■ Problem: Please set down, word for word, each line from the one containing "armchair: (1101, 1465)" through the final line of the records below, both included, and nothing else.

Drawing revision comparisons
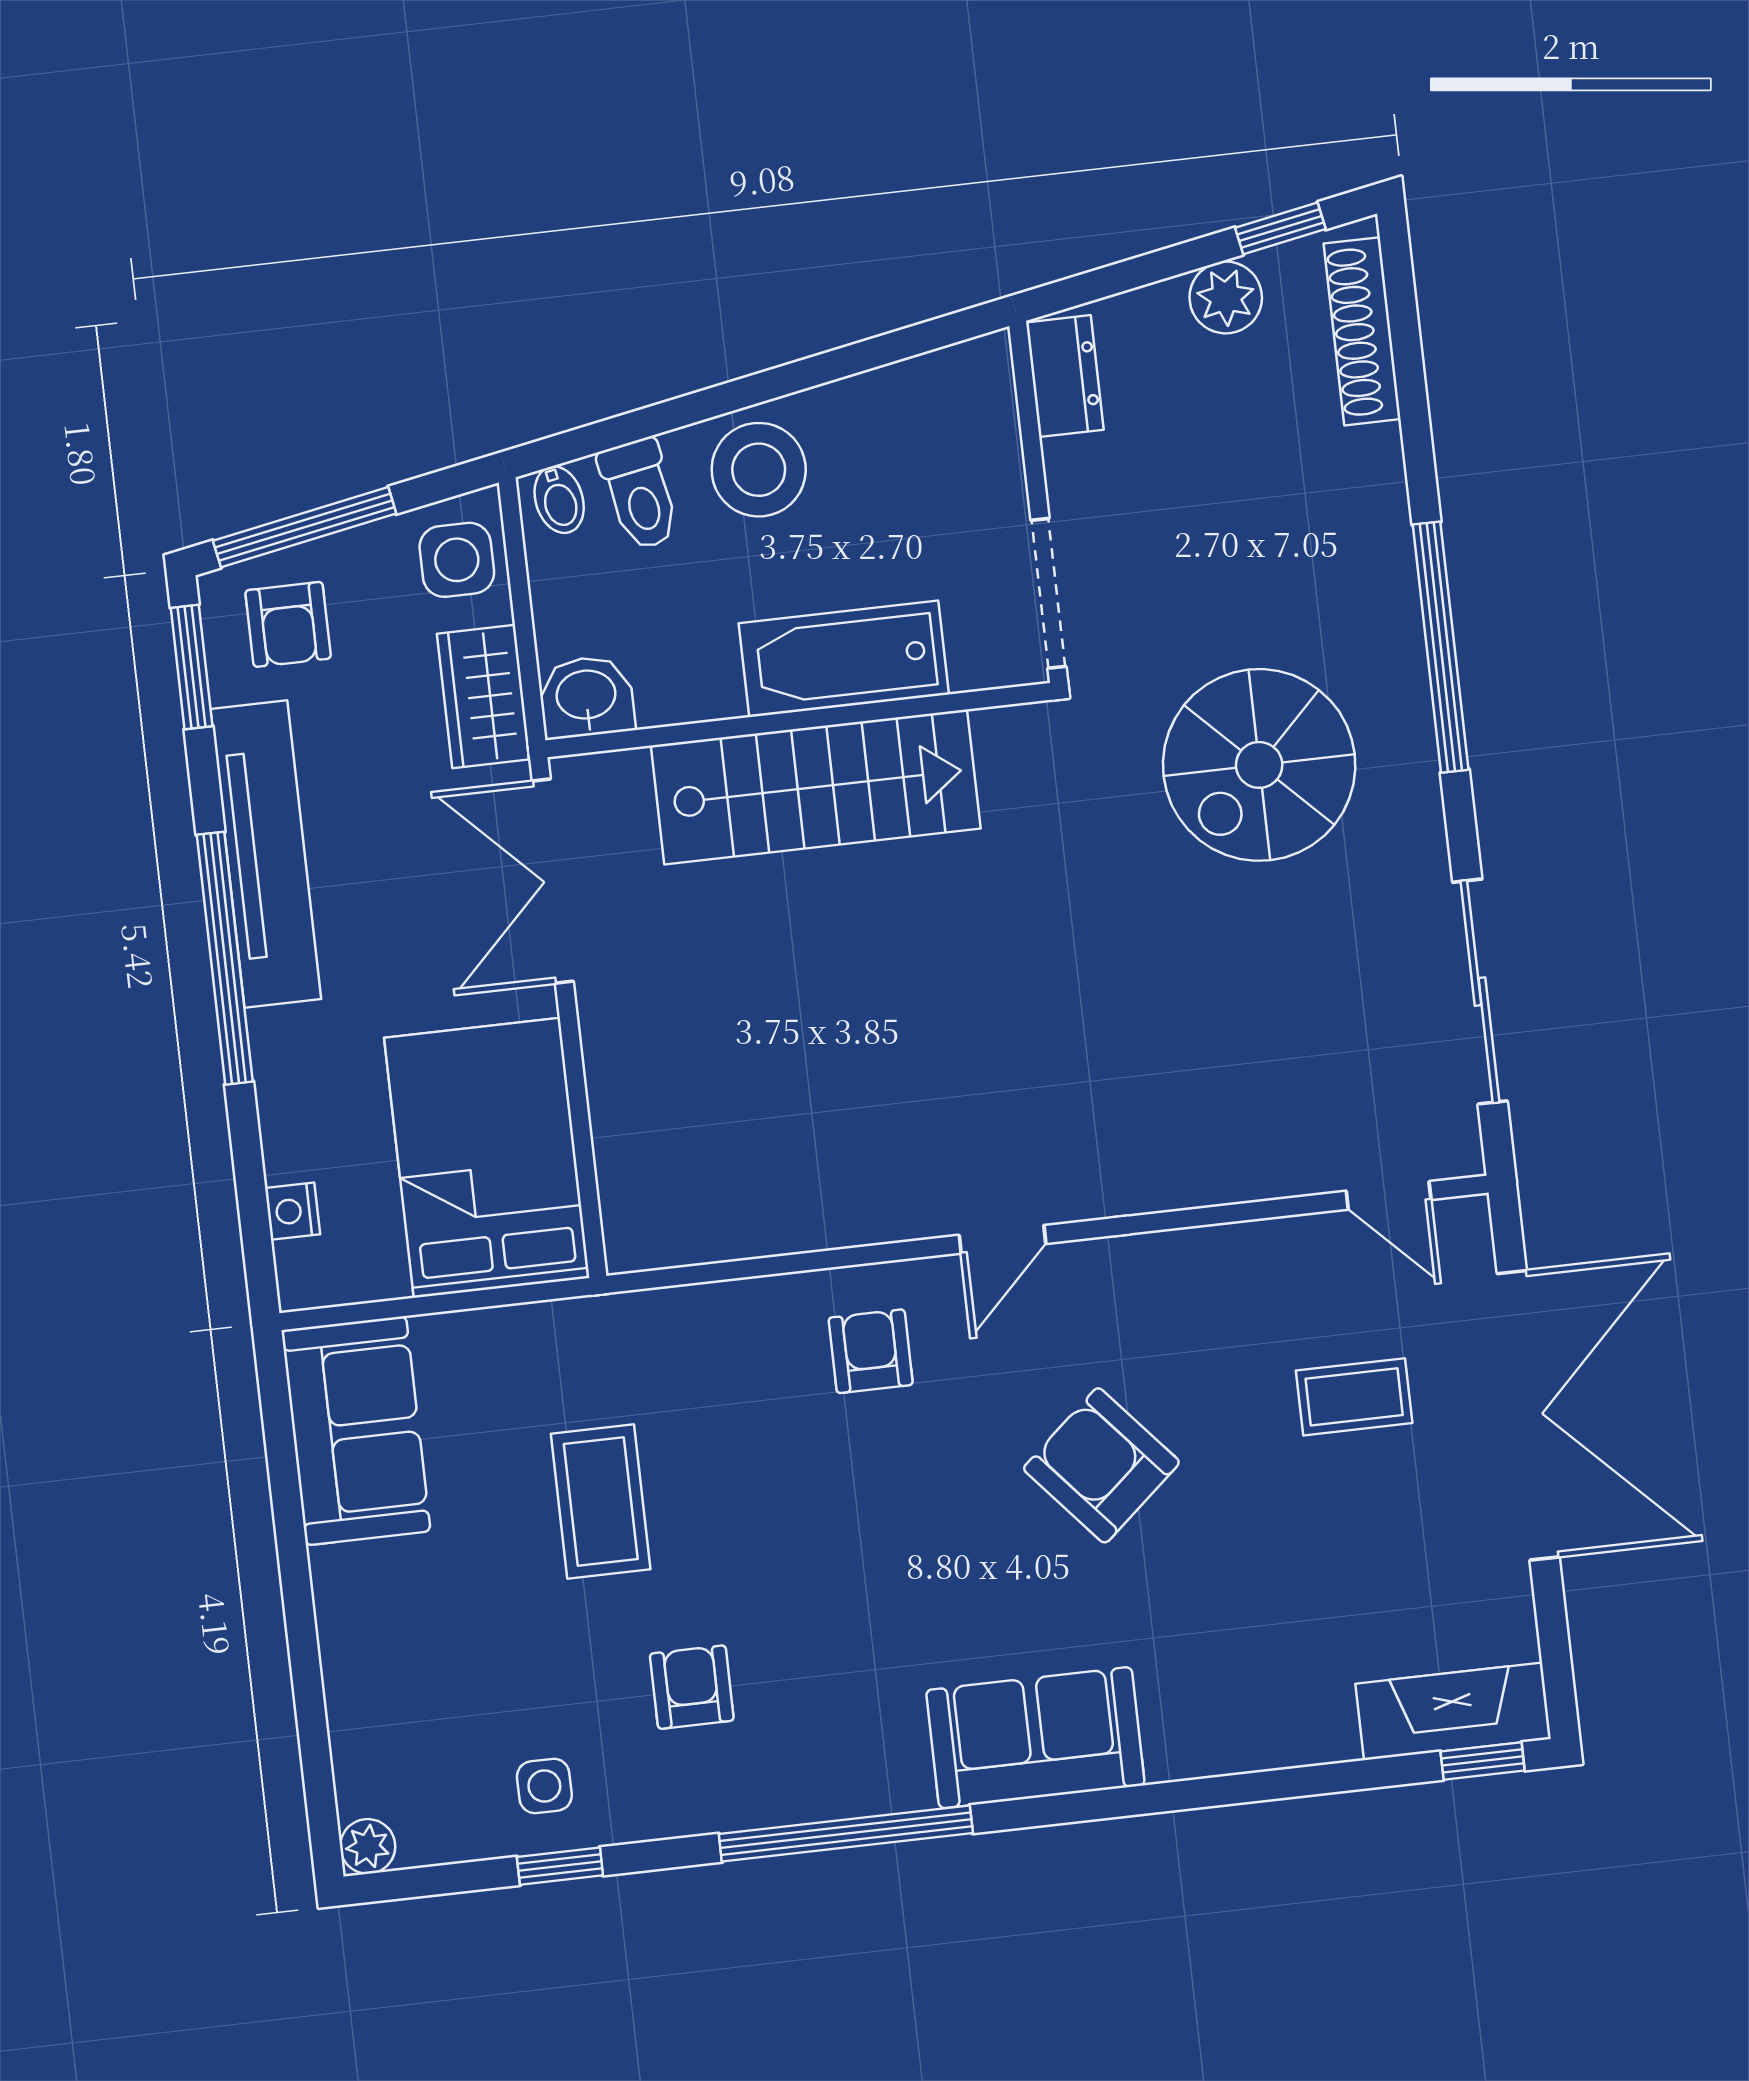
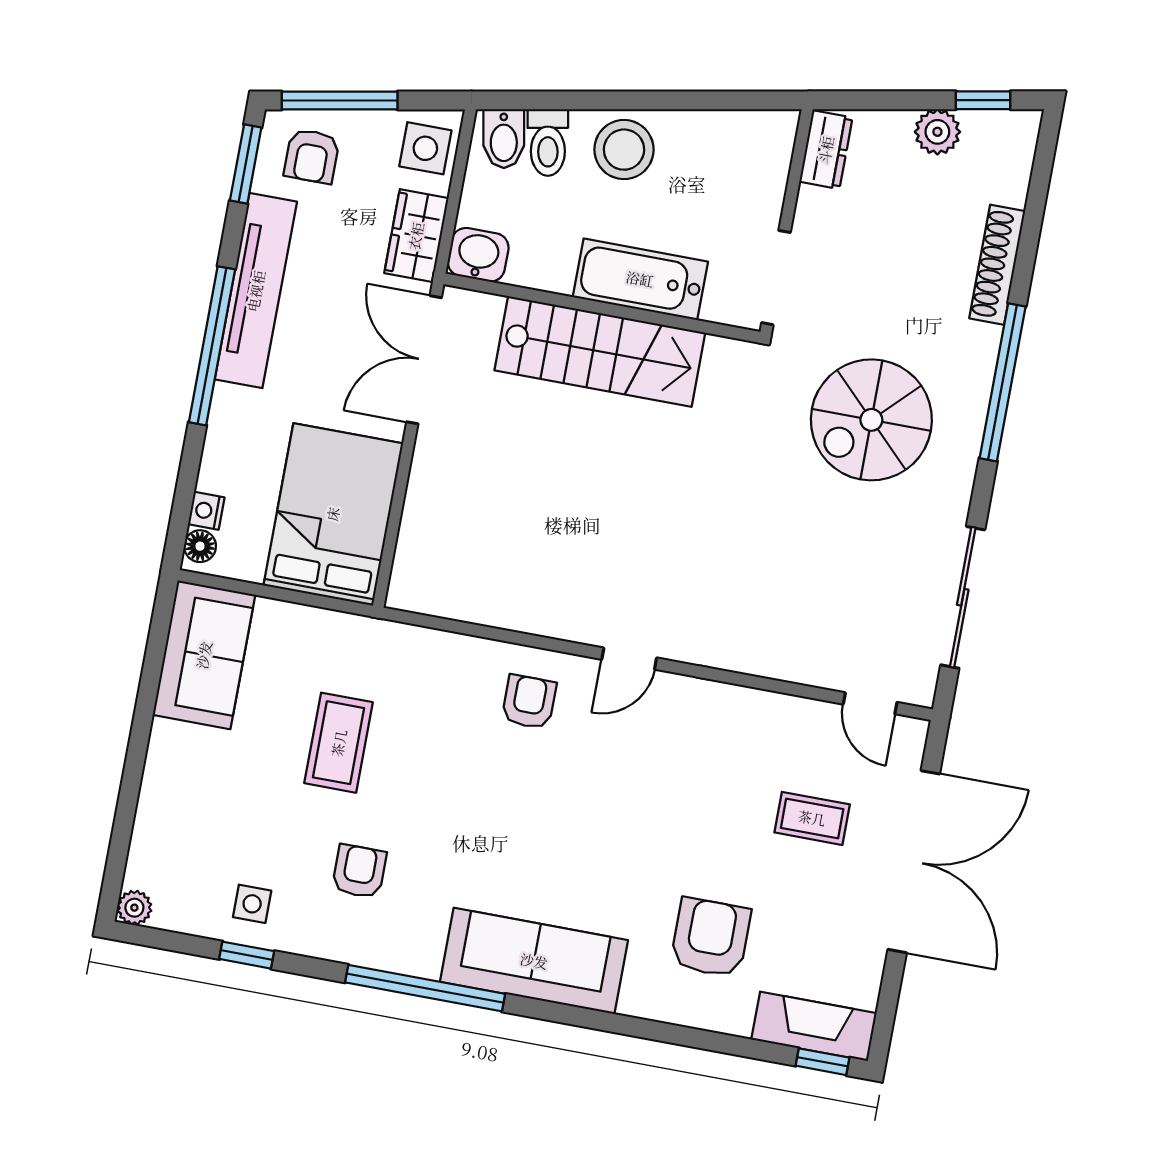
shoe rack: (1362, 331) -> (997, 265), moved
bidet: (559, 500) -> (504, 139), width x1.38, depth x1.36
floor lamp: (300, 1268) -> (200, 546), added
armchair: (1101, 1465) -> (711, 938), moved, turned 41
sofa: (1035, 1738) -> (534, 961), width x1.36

■ Reply to the task:
armchair: (1101, 1465) -> (711, 938), moved, turned 41
sofa: (1035, 1738) -> (534, 961), width x1.36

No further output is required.